■ Action item
Leaving out every picture, copy the lines of the material below exactly, from the line containing "Activity - design437: [499,570,871,778]" through the line containing "Activity - design437: [1218,316,1658,645]".

■ Exercise data
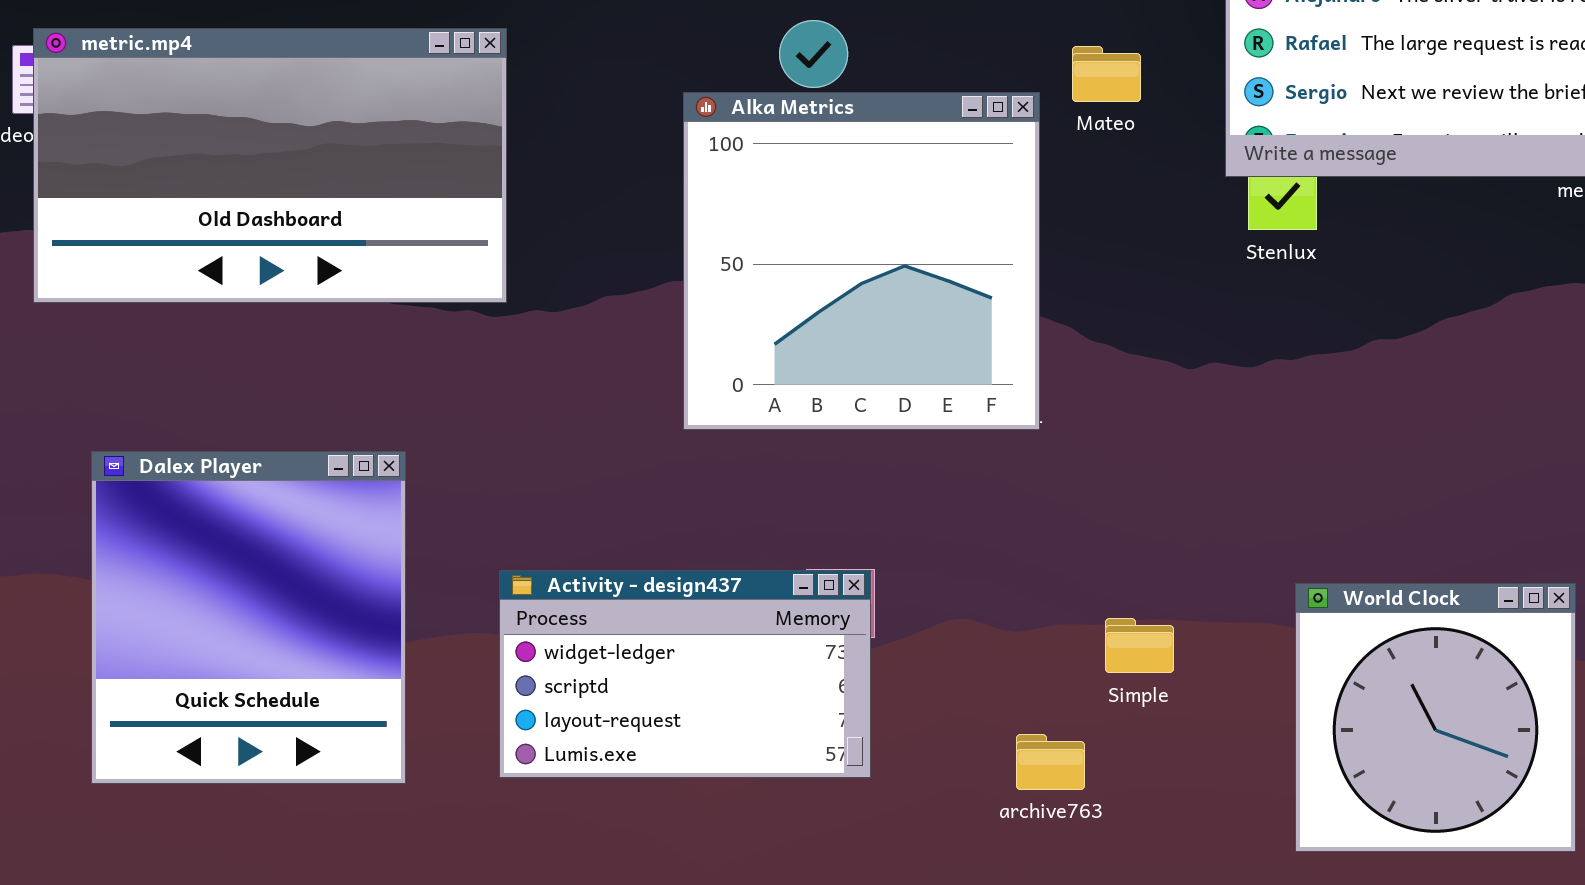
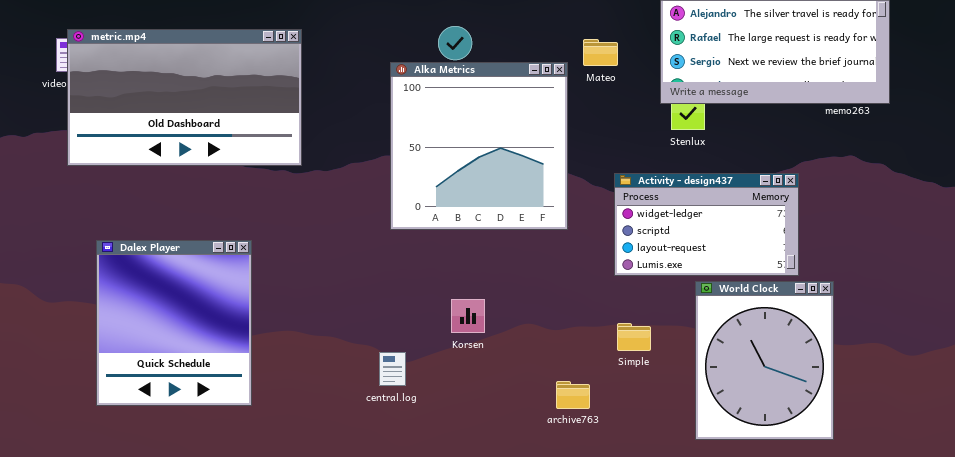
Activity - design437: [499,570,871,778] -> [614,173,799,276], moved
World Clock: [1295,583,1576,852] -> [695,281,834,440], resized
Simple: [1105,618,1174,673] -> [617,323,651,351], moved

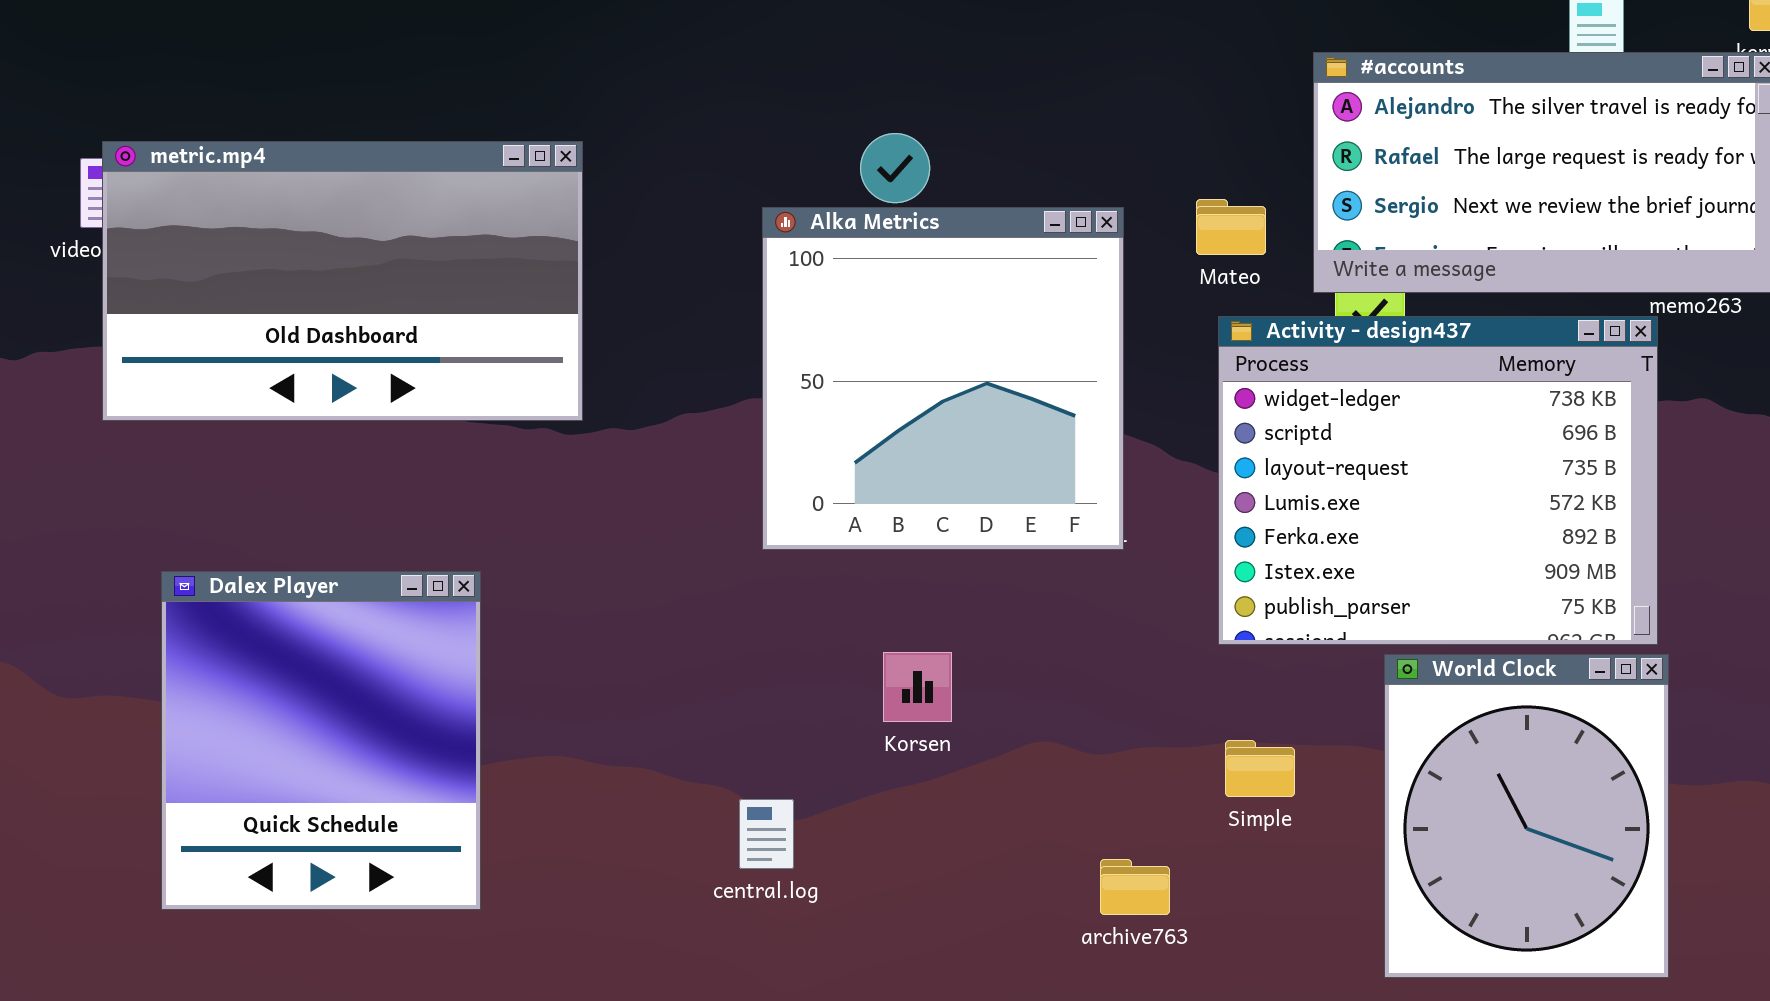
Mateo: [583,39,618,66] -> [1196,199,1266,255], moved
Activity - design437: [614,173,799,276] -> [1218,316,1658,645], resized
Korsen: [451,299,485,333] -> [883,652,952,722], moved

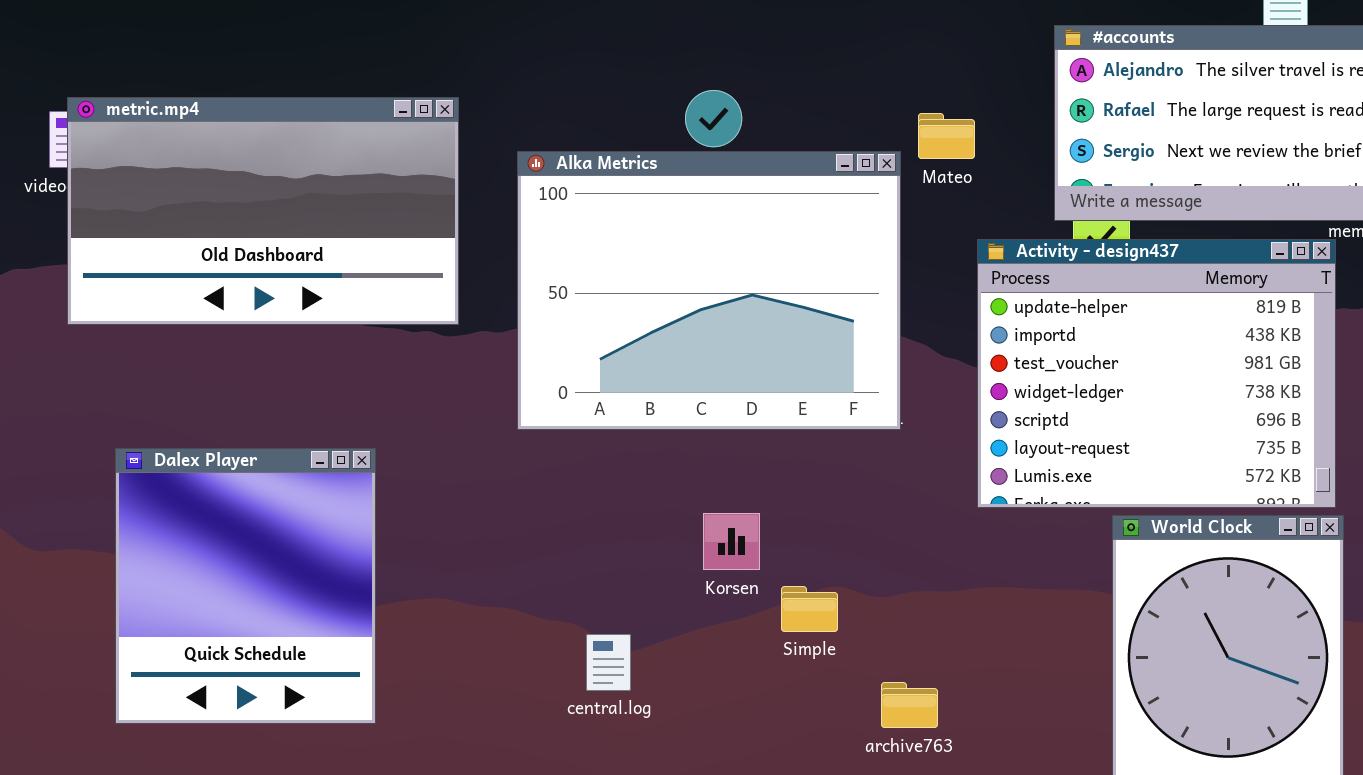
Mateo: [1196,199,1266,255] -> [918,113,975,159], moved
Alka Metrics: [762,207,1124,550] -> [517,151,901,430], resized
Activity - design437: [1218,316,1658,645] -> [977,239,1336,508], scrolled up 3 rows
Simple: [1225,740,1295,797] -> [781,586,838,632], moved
---
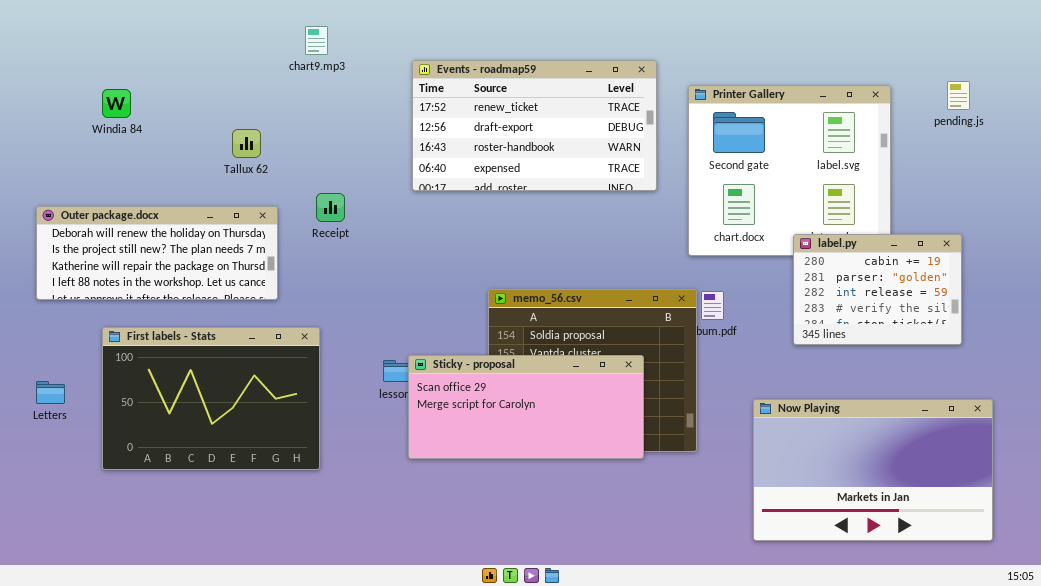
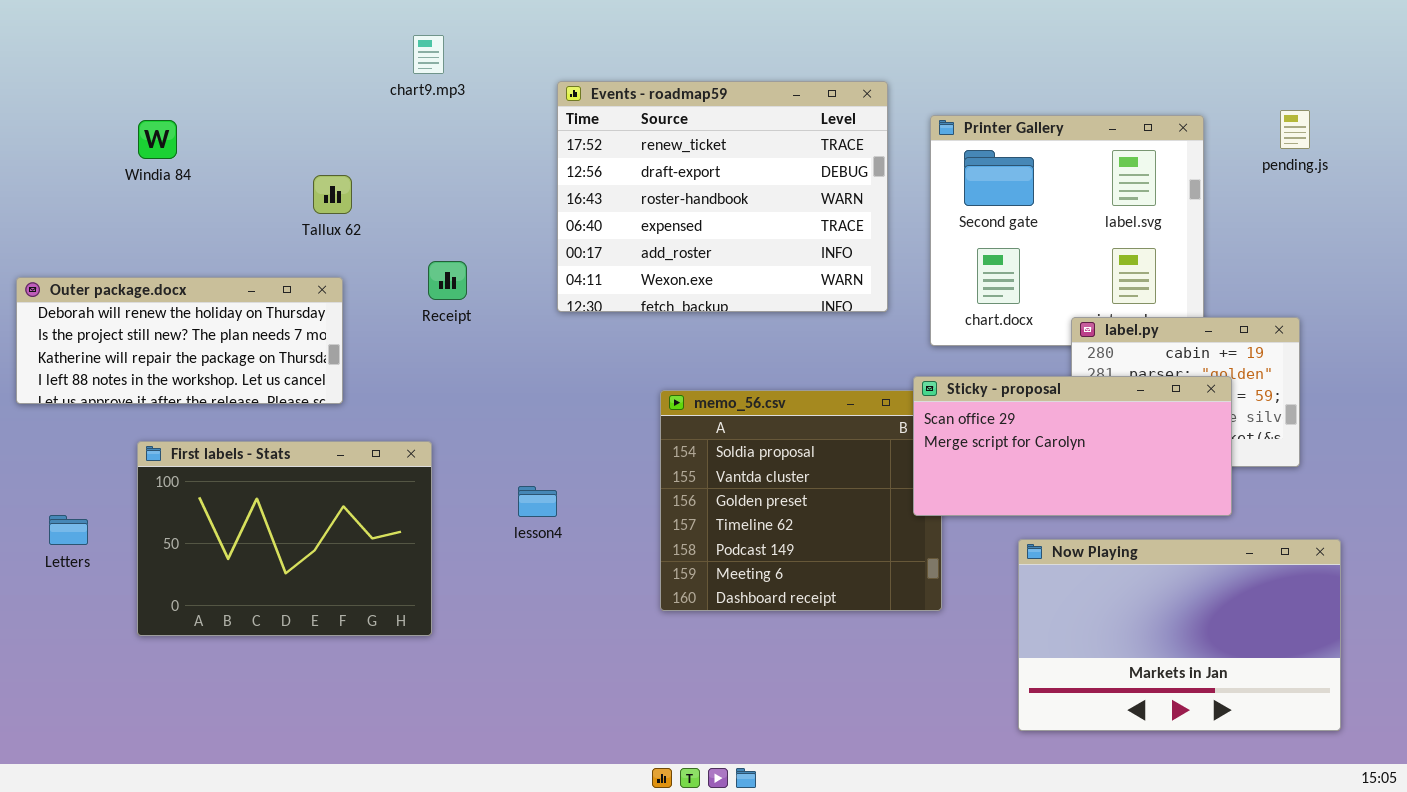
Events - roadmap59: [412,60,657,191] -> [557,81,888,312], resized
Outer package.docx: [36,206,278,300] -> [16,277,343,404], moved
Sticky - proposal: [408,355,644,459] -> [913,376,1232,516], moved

■ Result of the exercise
Activity - design437: [499,570,871,778] -> [614,173,799,276], moved
World Clock: [1295,583,1576,852] -> [695,281,834,440], resized
Simple: [1105,618,1174,673] -> [617,323,651,351], moved

Mateo: [583,39,618,66] -> [1196,199,1266,255], moved
Activity - design437: [614,173,799,276] -> [1218,316,1658,645], resized
Korsen: [451,299,485,333] -> [883,652,952,722], moved

Mateo: [1196,199,1266,255] -> [918,113,975,159], moved
Alka Metrics: [762,207,1124,550] -> [517,151,901,430], resized
Activity - design437: [1218,316,1658,645] -> [977,239,1336,508], scrolled up 3 rows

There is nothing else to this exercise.